▸ TASK BRIEF:
The required result is an exact copy of the material from the line with "none -> green brick E1:H1 level 1" through its final line, both ends included.

▸ SUPPLIED DATA:

------------------------------------

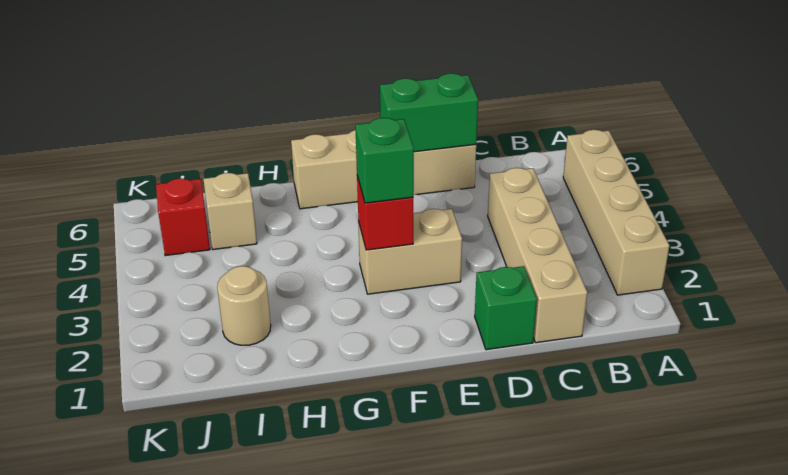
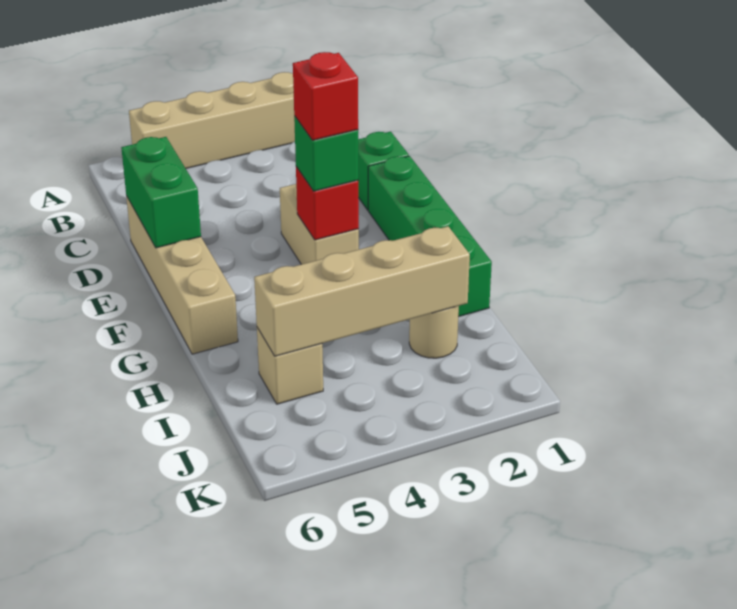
tan brick C1:C4 level 1 -> tan brick I2:I5 level 2
none -> green brick E1:H1 level 1
red brick J5 level 1 -> red brick F3 level 4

------------------------------------

▸ EXPECTED ANSWER:
none -> green brick E1:H1 level 1
red brick J5 level 1 -> red brick F3 level 4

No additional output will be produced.